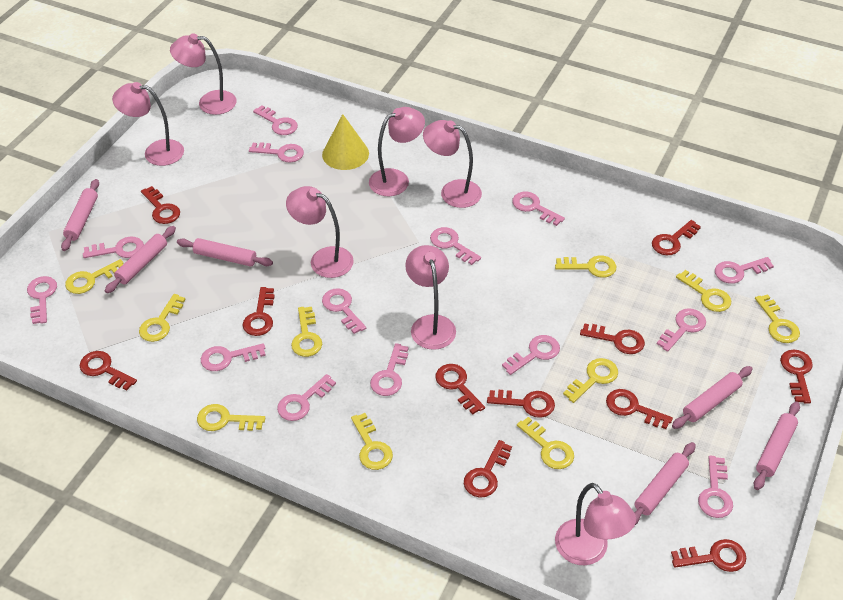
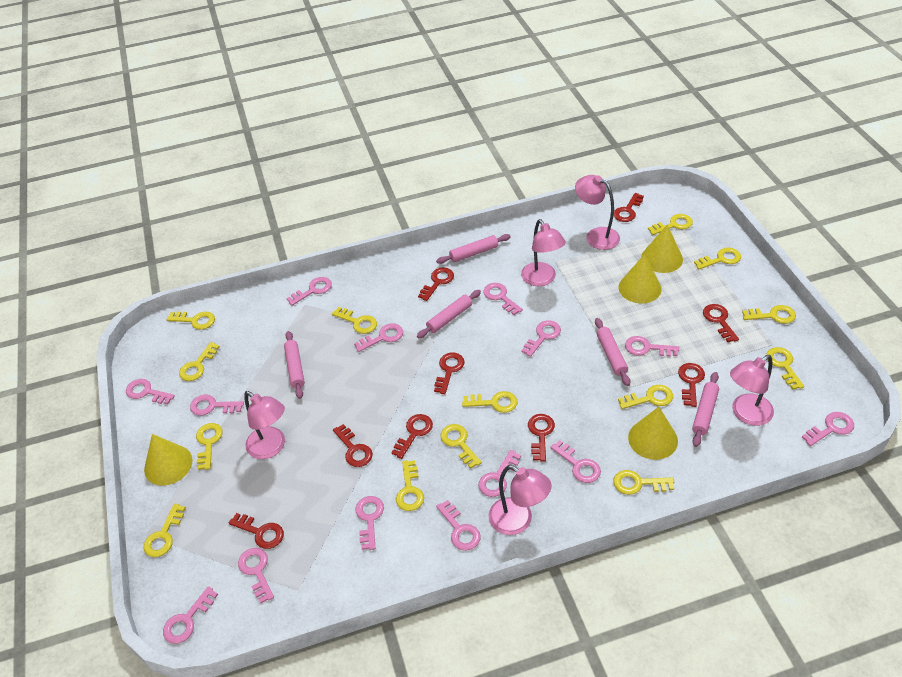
pink lamp: [112,82,184,166] [170,33,236,115] [286,186,354,278] [369,107,425,196] [405,245,456,350] [423,120,482,208] [555,483,636,565] = 7 -> [244,391,285,459] [489,465,551,535] [521,219,566,286] [575,175,620,250] [730,355,774,426] = 5
pink rolling pin: [61,179,99,251] [105,226,176,293] [177,238,273,267] [634,442,696,525] [672,366,752,429] [754,402,800,490] = 6 -> [284,331,305,399] [417,290,481,339] [436,234,511,264] [595,318,630,386] [692,372,719,447] = 5
red key: [80,351,137,390] [141,186,180,224] [243,287,275,336] [435,364,485,415] [464,440,512,498] [487,390,555,418] [580,323,645,354] [606,389,673,429] [652,220,701,255] [671,539,746,572] [780,349,813,404] = 11 -> [229,513,284,549] [333,424,373,467] [391,414,433,459] [418,267,454,301] [434,353,465,394] [528,414,555,462] [614,193,644,222] [678,363,705,407] [703,304,739,342] = 9
yellow cone: [322,114,369,170] = 1 -> [144,434,193,486] [619,254,661,304] [628,407,678,460] [641,225,683,273] = 4
yellow key: [65,259,123,294] [139,294,186,342] [197,404,265,431] [291,307,322,357] [351,413,393,470] [517,417,574,469] [555,255,617,278] [563,358,618,403] [676,270,731,312] [755,294,800,343] = 10 -> [143,504,186,557] [166,311,215,330] [179,342,220,381] [196,423,223,470] [332,307,377,334] [396,460,424,511] [440,424,482,468] [462,391,518,413] [613,470,674,495] [618,385,673,409] [648,214,693,235] [694,248,741,270] [742,305,796,324] [766,347,804,390] = 14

━━━━━━━━━━━━━━━━

_Task details_.
Search the entries for the word "pink" and show every line that has it.

_Solution for this problem_.
pink lamp: [112,82,184,166] [170,33,236,115] [286,186,354,278] [369,107,425,196] [405,245,456,350] [423,120,482,208] [555,483,636,565] = 7 -> [244,391,285,459] [489,465,551,535] [521,219,566,286] [575,175,620,250] [730,355,774,426] = 5
pink rolling pin: [61,179,99,251] [105,226,176,293] [177,238,273,267] [634,442,696,525] [672,366,752,429] [754,402,800,490] = 6 -> [284,331,305,399] [417,290,481,339] [436,234,511,264] [595,318,630,386] [692,372,719,447] = 5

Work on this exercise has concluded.